Exercise requirements:
Every line below that holds the string "DATA" should be copied.

Source material:
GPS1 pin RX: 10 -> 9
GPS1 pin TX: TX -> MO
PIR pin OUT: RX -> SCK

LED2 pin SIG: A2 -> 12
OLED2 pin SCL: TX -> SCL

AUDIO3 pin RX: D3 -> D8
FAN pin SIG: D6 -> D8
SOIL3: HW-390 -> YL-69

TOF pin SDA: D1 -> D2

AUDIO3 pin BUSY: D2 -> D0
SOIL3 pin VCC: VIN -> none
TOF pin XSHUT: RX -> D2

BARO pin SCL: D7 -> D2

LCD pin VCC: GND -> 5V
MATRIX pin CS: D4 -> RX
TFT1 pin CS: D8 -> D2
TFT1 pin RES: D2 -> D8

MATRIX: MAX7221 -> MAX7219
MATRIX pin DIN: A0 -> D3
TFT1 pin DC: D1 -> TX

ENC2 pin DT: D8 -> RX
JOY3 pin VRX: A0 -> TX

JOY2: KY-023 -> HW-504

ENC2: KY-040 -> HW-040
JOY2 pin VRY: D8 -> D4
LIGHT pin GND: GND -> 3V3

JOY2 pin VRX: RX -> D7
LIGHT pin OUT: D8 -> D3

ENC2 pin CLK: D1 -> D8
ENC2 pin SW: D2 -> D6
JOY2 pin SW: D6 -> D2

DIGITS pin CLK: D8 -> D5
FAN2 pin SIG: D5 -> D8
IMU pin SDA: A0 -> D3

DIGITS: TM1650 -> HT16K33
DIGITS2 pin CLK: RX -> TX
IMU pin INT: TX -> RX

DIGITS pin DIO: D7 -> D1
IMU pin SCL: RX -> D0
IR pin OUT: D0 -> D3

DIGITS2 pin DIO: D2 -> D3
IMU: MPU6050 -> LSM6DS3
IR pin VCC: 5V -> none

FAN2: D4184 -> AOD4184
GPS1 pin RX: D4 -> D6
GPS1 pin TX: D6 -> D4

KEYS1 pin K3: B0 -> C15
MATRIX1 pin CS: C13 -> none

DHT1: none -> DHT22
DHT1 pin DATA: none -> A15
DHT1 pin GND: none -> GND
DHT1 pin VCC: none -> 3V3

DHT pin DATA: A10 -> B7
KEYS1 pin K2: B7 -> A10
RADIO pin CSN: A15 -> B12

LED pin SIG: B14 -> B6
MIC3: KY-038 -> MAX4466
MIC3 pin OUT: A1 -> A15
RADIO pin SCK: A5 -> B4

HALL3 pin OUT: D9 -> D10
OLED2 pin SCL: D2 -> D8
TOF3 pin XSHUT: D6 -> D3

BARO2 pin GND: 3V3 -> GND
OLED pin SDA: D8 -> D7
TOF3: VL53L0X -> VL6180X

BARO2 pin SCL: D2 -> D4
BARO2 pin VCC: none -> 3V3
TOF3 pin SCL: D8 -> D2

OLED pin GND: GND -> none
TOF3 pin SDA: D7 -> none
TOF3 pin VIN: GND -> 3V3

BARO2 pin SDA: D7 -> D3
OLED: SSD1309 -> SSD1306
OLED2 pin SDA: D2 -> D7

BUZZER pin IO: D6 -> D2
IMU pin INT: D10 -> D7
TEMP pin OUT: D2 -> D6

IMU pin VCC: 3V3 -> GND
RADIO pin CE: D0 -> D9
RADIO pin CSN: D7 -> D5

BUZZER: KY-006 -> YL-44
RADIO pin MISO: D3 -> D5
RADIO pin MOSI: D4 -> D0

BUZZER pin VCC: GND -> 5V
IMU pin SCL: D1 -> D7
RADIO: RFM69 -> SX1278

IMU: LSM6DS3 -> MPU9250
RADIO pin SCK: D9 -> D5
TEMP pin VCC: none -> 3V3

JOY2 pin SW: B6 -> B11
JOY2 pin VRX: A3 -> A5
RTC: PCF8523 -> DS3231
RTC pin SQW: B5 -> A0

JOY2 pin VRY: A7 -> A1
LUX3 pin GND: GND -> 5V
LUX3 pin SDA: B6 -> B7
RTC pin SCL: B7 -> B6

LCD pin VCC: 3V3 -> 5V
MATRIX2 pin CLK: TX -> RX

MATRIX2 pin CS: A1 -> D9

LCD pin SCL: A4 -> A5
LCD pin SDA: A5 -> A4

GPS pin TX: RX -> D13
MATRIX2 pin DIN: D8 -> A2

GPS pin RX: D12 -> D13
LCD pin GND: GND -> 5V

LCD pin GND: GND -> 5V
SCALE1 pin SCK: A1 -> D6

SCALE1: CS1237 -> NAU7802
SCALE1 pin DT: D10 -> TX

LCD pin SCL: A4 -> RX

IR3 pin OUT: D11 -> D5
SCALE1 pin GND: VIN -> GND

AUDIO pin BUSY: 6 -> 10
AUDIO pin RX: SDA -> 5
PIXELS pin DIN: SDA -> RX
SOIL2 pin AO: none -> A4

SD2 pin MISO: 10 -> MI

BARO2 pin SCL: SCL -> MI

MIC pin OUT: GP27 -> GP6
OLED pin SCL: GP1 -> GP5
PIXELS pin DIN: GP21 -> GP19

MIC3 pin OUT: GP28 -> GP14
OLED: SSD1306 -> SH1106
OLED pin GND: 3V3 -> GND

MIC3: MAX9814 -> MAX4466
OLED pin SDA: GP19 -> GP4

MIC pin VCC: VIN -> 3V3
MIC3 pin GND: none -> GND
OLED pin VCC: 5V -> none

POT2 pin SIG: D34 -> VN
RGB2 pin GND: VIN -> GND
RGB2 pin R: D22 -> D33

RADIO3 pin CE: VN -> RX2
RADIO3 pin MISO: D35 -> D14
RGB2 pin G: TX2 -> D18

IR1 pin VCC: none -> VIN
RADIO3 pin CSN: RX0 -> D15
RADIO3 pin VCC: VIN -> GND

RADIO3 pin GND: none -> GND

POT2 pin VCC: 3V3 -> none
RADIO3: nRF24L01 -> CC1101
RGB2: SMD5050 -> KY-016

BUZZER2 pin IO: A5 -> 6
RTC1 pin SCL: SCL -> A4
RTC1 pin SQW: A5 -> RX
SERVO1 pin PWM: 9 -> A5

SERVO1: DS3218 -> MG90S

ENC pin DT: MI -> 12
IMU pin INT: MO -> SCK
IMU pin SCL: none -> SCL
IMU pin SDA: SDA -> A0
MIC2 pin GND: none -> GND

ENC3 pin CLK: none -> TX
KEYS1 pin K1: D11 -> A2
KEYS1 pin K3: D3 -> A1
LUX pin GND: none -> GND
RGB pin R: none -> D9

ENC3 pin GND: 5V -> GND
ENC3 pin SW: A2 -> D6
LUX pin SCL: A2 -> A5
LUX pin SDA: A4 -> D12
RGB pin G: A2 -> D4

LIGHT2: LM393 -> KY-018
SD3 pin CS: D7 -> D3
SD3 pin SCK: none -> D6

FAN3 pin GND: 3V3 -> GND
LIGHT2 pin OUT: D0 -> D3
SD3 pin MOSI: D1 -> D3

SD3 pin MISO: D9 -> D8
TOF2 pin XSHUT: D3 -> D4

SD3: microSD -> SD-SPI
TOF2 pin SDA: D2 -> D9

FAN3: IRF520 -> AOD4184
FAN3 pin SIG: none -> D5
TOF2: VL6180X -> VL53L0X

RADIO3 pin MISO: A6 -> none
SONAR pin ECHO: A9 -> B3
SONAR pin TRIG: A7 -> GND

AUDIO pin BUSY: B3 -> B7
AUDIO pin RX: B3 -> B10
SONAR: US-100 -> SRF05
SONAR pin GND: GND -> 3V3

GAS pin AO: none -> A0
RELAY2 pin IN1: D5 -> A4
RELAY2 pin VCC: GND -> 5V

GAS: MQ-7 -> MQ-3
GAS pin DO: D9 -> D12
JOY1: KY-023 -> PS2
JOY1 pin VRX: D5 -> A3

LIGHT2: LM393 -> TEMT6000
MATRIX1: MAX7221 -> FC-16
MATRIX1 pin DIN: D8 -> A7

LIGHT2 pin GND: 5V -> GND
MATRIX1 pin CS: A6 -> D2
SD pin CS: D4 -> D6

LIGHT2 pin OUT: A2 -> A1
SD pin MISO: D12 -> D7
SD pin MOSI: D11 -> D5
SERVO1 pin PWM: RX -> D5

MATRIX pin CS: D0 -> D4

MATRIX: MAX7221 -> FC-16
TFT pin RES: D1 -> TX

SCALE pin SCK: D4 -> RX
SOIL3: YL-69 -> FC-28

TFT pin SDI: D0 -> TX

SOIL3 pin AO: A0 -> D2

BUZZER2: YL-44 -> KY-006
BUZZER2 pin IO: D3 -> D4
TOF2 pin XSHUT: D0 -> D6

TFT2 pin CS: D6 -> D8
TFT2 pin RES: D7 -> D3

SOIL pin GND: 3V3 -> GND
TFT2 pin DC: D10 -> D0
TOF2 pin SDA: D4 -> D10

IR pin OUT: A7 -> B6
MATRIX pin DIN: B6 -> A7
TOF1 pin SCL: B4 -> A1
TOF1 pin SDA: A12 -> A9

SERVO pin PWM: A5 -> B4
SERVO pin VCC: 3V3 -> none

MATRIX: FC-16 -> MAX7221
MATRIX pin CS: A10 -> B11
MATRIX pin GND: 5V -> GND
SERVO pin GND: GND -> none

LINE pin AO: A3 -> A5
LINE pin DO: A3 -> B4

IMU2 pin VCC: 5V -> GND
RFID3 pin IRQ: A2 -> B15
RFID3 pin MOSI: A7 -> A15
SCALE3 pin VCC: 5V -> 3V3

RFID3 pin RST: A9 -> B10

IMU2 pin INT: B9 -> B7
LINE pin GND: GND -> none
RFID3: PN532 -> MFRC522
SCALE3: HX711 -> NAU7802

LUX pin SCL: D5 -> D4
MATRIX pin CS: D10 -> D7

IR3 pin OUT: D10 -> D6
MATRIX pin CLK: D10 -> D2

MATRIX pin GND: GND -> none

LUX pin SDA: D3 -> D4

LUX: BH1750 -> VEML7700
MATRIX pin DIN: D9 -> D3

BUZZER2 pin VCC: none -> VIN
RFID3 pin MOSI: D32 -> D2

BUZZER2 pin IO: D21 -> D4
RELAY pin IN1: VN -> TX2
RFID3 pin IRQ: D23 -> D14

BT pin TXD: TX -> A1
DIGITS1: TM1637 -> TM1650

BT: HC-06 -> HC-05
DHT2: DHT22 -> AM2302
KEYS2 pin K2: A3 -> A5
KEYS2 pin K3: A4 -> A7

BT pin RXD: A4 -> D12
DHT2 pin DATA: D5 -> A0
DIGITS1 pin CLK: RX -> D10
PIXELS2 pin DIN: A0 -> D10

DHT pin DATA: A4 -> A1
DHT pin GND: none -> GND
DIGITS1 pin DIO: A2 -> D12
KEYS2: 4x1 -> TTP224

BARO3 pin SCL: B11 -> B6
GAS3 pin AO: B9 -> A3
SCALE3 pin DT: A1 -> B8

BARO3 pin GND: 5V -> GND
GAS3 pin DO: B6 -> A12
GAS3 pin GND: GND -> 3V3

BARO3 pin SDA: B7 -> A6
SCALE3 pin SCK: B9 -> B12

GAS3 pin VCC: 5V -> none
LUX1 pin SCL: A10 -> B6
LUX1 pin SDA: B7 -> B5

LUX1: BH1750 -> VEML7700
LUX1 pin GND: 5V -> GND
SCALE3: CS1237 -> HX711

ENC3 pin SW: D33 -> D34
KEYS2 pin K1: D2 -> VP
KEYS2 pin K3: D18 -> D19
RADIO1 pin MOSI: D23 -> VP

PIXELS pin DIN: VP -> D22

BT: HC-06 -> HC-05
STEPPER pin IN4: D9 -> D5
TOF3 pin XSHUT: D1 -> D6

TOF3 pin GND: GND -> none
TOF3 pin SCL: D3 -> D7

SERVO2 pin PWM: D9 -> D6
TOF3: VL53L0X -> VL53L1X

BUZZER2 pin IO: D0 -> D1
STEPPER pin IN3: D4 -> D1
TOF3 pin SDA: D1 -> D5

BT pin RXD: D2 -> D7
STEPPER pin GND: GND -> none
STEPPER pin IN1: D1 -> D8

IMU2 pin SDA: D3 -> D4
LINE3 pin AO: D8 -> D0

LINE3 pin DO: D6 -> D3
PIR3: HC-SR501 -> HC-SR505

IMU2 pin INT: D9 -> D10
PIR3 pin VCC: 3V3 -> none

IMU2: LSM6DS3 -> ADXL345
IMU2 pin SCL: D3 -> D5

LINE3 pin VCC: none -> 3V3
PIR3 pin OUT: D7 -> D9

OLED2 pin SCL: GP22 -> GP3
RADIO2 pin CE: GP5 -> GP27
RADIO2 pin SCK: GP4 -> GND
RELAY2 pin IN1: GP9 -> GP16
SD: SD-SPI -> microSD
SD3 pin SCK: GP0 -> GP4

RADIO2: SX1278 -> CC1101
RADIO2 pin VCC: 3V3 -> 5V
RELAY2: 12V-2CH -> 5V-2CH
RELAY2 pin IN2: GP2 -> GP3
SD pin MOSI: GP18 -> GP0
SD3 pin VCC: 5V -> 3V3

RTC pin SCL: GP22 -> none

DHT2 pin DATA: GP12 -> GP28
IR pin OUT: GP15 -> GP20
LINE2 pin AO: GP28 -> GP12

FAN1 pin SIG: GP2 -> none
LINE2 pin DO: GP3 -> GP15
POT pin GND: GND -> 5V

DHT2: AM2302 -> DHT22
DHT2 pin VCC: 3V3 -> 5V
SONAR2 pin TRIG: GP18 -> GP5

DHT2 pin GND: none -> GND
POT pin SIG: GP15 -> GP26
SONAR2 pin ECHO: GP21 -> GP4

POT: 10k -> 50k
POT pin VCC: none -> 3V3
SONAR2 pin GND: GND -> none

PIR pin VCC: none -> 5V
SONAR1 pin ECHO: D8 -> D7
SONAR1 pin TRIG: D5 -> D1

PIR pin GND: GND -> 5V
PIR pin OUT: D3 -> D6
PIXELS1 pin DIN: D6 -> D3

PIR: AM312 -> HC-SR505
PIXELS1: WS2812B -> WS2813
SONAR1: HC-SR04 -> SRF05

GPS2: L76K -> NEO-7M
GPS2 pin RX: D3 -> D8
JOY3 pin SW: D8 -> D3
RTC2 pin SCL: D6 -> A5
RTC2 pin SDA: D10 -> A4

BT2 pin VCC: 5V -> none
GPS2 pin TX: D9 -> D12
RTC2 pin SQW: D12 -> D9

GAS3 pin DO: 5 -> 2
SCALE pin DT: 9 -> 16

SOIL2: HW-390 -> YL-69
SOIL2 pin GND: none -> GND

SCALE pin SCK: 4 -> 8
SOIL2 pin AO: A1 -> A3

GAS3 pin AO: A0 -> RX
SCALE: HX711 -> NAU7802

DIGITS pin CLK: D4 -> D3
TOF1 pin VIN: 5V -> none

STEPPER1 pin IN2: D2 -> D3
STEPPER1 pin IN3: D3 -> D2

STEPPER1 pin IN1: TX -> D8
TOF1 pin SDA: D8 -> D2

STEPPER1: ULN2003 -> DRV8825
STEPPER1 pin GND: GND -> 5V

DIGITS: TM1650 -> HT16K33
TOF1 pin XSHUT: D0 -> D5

Result of this task:
DHT1 pin DATA: none -> A15
DHT pin DATA: A10 -> B7
DHT2 pin DATA: D5 -> A0
DHT pin DATA: A4 -> A1
DHT2 pin DATA: GP12 -> GP28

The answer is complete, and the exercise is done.